> [Exercise description]
Return an exact copy of the entries, skipping any picture you find.

[Per-object count records]
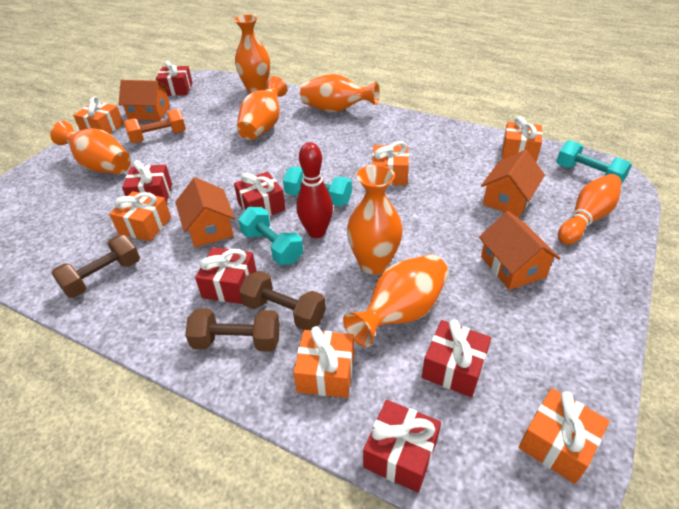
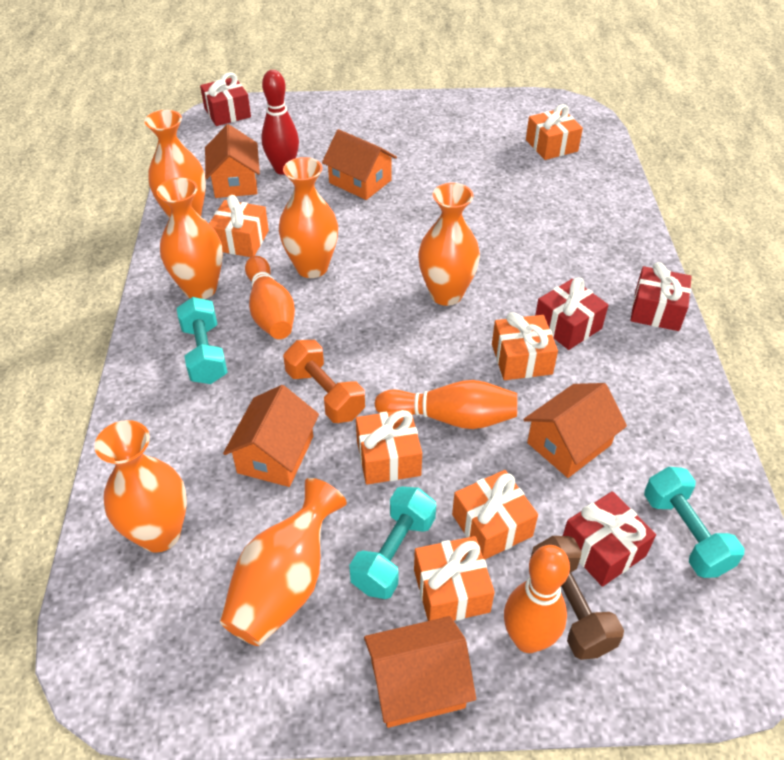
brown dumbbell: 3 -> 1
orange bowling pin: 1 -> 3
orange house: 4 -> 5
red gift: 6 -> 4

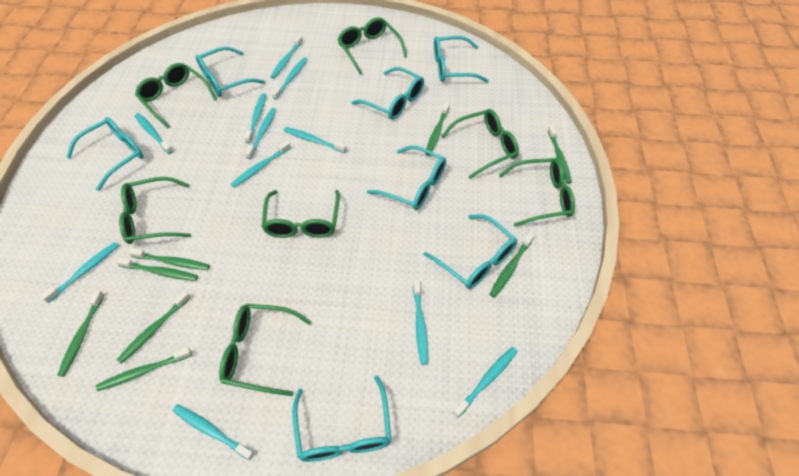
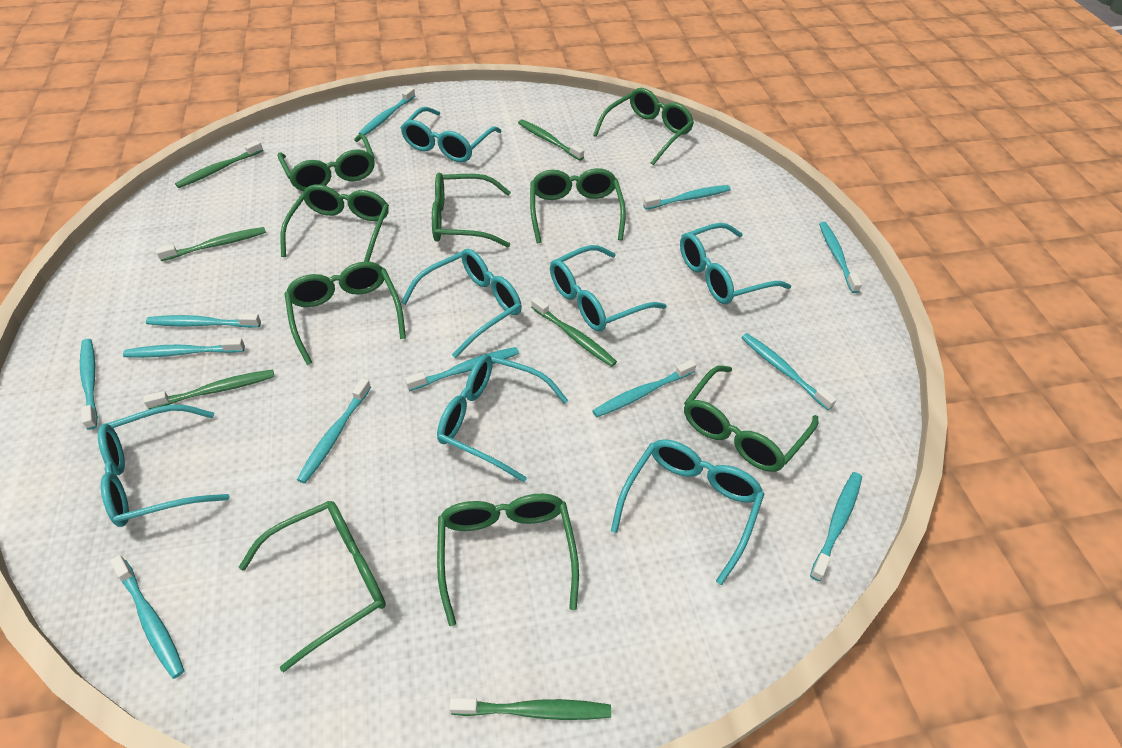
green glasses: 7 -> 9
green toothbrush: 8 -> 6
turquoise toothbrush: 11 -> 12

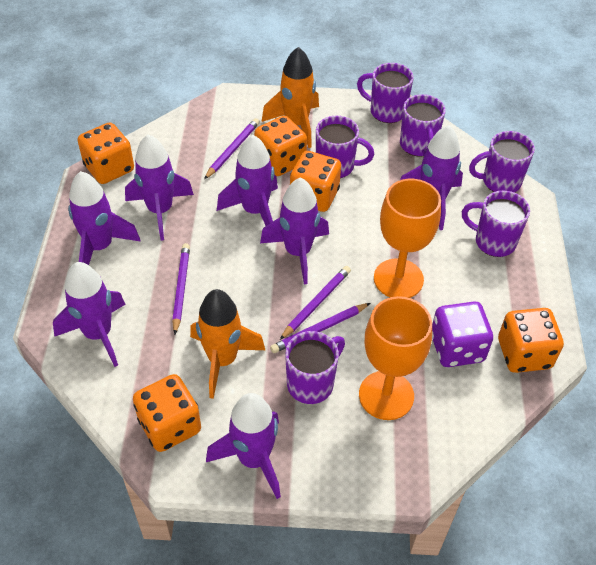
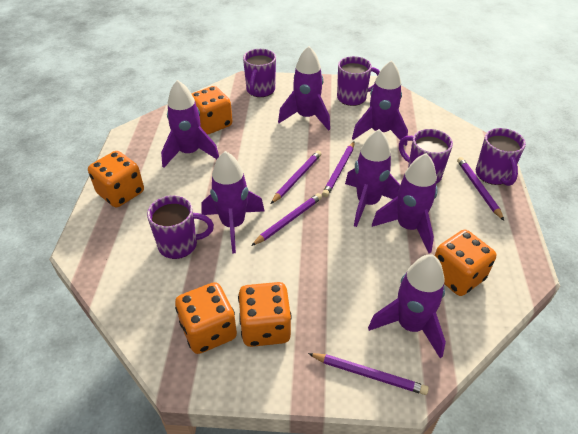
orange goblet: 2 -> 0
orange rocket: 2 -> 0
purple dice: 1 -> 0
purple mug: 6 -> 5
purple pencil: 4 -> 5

> [Exercise output]
brown dumbbell: 3 -> 1
orange bowling pin: 1 -> 3
orange house: 4 -> 5
red gift: 6 -> 4

green glasses: 7 -> 9
green toothbrush: 8 -> 6
turquoise toothbrush: 11 -> 12

orange goblet: 2 -> 0
orange rocket: 2 -> 0
purple dice: 1 -> 0
purple mug: 6 -> 5
purple pencil: 4 -> 5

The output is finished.